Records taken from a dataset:
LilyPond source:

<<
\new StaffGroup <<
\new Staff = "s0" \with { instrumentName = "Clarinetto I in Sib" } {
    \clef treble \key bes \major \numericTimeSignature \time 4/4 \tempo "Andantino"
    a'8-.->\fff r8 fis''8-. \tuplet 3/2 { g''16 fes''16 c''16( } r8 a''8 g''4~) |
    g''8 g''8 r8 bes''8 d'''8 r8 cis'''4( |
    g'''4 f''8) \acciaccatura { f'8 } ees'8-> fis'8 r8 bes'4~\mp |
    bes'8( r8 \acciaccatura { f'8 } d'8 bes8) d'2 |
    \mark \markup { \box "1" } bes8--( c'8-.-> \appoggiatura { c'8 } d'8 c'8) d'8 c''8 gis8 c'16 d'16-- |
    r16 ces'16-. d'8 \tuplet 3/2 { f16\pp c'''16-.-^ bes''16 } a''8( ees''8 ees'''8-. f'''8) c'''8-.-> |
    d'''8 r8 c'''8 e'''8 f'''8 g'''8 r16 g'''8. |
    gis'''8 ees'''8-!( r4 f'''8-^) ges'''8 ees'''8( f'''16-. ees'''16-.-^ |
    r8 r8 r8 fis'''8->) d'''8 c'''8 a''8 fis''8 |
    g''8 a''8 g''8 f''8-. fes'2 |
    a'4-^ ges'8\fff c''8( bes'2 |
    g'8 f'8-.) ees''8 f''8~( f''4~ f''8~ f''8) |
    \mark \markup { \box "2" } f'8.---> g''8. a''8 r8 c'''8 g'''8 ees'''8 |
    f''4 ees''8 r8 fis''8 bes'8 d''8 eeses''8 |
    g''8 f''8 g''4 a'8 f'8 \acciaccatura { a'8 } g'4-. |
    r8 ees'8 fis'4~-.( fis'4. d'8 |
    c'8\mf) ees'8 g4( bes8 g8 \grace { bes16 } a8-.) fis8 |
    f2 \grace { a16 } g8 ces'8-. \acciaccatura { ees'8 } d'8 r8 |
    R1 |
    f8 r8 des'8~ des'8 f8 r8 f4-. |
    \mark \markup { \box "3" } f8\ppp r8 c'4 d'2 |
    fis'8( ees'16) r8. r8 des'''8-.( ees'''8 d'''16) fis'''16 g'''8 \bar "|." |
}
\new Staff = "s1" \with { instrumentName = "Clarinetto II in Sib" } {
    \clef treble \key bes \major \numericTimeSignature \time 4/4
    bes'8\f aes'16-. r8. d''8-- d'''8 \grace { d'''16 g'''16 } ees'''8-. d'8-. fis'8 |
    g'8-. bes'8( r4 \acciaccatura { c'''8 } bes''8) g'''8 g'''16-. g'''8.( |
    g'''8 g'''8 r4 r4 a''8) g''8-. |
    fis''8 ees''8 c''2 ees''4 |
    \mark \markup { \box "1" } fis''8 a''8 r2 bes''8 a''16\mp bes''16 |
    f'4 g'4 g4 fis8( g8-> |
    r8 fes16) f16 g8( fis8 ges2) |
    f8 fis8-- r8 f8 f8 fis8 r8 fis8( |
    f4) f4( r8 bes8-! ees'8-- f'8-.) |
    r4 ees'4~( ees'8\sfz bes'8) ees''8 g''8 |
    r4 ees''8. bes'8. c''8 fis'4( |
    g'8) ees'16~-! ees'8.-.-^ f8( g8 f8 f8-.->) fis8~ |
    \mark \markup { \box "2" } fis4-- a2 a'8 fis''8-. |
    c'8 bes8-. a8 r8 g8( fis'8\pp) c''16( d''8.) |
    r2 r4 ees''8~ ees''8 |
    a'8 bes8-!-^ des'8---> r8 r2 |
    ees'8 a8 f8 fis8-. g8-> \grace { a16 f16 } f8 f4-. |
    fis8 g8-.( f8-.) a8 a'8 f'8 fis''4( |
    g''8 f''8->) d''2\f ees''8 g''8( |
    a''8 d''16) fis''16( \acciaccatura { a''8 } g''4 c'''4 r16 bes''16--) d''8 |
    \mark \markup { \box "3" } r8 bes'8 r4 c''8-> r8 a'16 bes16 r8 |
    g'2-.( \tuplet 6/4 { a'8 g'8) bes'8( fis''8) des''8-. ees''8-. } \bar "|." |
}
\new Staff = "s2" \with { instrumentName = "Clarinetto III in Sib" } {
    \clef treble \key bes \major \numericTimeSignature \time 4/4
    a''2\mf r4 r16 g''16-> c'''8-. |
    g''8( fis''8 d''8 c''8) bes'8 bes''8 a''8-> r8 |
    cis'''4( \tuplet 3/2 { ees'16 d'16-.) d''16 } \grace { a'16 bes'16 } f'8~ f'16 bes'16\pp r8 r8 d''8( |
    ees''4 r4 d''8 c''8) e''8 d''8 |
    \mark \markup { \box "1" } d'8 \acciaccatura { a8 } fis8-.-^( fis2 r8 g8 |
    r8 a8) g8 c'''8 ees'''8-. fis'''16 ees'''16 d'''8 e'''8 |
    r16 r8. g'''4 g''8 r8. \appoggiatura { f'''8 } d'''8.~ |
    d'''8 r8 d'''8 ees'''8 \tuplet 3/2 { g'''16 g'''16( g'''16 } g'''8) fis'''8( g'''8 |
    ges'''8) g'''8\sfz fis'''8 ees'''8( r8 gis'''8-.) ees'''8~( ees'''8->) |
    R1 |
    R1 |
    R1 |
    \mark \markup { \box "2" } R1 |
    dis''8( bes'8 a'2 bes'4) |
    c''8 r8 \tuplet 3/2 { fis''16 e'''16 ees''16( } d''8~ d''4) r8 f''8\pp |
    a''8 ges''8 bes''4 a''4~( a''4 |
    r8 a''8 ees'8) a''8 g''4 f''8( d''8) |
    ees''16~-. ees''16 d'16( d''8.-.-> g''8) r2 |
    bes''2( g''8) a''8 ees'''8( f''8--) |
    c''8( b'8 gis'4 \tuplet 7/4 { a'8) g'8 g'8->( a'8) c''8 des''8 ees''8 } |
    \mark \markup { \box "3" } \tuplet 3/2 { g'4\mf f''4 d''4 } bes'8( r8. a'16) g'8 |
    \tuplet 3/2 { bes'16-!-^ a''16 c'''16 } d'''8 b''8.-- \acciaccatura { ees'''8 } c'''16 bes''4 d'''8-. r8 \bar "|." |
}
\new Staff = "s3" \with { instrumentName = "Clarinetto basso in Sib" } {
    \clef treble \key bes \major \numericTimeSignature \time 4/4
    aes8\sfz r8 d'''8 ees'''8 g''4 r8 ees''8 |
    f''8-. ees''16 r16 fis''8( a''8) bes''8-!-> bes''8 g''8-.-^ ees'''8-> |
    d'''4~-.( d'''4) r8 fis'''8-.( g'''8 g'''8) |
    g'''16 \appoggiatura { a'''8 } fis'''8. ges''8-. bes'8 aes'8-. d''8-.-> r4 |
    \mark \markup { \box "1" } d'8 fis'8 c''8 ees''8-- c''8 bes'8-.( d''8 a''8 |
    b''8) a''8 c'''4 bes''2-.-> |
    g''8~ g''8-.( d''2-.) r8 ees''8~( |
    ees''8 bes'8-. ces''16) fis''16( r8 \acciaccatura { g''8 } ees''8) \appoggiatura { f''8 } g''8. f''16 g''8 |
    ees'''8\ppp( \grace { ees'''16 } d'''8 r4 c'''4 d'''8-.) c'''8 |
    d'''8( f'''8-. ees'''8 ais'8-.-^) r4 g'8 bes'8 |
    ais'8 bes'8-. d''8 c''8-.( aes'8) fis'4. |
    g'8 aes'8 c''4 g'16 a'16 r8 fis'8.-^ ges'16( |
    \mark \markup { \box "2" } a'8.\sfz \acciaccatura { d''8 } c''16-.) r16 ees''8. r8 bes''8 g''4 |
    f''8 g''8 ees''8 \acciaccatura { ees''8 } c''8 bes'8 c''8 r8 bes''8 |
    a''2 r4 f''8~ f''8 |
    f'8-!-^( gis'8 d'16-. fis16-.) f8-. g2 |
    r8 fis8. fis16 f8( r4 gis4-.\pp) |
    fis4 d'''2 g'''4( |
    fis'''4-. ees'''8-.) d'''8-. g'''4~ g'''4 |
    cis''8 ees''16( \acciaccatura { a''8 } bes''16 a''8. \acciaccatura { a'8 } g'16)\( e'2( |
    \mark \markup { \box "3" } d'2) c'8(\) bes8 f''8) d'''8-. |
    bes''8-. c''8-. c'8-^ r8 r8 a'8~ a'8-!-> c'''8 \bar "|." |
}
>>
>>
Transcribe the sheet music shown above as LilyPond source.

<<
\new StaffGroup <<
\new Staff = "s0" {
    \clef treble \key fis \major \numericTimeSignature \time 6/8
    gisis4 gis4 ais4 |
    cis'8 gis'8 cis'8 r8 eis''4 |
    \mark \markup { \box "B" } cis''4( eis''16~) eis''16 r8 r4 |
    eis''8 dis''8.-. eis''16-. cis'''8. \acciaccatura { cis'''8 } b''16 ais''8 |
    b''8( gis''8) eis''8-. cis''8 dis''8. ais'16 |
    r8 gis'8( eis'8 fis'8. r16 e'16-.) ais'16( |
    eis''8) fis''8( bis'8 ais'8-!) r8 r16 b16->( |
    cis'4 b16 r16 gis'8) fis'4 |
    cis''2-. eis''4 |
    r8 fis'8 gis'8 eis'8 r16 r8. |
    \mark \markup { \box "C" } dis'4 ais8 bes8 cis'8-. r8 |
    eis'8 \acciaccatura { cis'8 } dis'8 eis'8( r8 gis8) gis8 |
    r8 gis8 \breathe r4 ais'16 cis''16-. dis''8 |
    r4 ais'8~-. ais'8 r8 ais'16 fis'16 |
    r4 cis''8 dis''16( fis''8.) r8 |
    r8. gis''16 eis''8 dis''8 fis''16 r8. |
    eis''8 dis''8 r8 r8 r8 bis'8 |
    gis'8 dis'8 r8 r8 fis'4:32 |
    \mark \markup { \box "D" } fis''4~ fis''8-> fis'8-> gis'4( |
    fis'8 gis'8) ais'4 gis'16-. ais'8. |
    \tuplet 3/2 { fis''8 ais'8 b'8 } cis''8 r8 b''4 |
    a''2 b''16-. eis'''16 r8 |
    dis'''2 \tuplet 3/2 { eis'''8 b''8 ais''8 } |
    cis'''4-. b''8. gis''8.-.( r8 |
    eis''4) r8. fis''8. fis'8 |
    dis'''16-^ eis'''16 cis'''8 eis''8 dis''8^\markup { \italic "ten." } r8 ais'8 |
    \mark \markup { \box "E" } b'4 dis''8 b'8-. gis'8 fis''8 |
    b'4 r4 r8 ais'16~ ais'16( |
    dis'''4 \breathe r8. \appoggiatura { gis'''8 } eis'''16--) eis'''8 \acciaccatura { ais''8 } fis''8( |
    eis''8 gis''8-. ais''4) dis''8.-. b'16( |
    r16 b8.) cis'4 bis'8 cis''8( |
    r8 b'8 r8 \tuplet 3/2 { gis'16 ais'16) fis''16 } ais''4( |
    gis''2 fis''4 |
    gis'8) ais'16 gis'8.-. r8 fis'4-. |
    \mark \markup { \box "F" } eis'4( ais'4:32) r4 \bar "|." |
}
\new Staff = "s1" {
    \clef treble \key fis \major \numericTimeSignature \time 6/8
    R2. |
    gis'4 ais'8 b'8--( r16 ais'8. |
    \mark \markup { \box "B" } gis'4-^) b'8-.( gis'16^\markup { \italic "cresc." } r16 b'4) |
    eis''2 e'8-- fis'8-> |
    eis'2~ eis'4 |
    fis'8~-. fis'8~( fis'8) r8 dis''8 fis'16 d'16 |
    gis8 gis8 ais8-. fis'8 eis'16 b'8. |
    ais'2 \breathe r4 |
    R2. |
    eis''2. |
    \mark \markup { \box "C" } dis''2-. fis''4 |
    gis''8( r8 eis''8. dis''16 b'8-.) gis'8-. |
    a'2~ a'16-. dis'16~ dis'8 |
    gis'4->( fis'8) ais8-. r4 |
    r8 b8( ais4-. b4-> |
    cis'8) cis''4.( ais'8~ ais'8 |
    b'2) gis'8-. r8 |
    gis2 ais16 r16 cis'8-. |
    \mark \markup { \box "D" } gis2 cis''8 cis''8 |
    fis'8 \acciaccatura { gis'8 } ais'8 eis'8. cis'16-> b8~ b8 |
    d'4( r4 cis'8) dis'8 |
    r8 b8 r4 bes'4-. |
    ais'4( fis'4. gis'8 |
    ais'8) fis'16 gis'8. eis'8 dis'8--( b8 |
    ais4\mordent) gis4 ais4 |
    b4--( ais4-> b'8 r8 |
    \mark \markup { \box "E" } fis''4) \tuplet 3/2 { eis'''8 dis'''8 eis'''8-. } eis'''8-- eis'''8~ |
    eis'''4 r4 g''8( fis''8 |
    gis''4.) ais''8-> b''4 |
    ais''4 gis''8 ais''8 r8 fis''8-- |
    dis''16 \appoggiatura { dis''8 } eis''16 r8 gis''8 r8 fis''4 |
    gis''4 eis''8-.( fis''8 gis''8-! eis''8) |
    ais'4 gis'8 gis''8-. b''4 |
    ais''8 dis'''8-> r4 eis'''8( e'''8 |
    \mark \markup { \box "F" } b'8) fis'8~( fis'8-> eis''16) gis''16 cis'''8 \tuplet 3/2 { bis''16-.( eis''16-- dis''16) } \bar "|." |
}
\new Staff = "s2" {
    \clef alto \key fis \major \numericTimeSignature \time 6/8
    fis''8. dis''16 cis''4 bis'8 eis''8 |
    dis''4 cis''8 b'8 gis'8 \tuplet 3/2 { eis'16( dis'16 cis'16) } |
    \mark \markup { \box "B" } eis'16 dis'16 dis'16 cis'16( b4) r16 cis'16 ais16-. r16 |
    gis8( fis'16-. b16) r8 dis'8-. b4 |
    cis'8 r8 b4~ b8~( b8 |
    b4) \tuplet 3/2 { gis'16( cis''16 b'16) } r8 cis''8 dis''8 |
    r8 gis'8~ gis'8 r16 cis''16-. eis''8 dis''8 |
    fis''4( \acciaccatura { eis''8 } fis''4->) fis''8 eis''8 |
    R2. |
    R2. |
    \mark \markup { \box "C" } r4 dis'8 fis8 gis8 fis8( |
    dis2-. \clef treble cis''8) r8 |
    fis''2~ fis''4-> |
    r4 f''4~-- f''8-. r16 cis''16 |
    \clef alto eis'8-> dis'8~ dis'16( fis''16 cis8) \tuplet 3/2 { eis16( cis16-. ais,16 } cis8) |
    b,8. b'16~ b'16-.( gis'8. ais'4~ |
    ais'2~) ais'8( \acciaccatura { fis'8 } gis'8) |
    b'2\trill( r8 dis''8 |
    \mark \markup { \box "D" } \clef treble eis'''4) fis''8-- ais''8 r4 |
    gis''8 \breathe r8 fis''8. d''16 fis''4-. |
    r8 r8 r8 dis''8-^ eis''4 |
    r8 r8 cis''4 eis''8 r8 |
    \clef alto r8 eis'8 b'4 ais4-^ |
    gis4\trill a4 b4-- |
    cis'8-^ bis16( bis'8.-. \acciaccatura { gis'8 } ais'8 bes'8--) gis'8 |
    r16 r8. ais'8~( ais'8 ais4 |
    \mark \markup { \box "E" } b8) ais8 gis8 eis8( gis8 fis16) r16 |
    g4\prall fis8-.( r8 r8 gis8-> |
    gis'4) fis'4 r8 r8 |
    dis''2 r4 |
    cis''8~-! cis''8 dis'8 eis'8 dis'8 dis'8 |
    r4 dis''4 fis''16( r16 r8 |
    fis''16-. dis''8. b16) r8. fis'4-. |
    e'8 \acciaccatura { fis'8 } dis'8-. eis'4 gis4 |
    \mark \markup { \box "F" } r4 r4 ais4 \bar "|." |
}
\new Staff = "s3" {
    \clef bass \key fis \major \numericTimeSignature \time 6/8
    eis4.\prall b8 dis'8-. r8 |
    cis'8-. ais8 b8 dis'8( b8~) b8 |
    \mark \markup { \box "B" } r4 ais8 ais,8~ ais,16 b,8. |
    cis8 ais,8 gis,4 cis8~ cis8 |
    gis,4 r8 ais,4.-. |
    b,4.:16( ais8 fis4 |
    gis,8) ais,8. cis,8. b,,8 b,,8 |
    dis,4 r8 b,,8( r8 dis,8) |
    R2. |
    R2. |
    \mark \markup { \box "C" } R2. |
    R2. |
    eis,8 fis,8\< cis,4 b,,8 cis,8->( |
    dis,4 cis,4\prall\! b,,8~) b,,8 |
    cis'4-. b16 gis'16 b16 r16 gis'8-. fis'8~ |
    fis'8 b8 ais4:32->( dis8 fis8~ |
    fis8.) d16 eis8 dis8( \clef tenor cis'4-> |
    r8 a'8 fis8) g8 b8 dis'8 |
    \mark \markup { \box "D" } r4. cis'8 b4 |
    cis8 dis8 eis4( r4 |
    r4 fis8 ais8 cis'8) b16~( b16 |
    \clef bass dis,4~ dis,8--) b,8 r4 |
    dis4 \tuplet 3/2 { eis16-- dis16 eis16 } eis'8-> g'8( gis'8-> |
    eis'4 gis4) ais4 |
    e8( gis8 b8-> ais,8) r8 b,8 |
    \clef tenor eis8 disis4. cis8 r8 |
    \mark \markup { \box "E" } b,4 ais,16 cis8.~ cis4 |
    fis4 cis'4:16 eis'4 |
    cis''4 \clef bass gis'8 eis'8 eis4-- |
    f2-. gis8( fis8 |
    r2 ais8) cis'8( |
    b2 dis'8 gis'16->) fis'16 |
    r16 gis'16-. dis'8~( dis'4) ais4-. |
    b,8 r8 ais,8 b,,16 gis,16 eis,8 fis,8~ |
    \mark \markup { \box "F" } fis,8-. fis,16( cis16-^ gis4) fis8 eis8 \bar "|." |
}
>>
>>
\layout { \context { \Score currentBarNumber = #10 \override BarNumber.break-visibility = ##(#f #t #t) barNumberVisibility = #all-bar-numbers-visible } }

#### [THE EXERCISE]
Select every line of the entries above that contains the string "alto", and copy each one out in full.

#### [ANSWER TO THE TASK]
    \clef alto \key fis \major \numericTimeSignature \time 6/8
    \clef alto eis'8-> dis'8~ dis'16( fis''16 cis8) \tuplet 3/2 { eis16( cis16-. ais,16 } cis8) |
    \clef alto r8 eis'8 b'4 ais4-^ |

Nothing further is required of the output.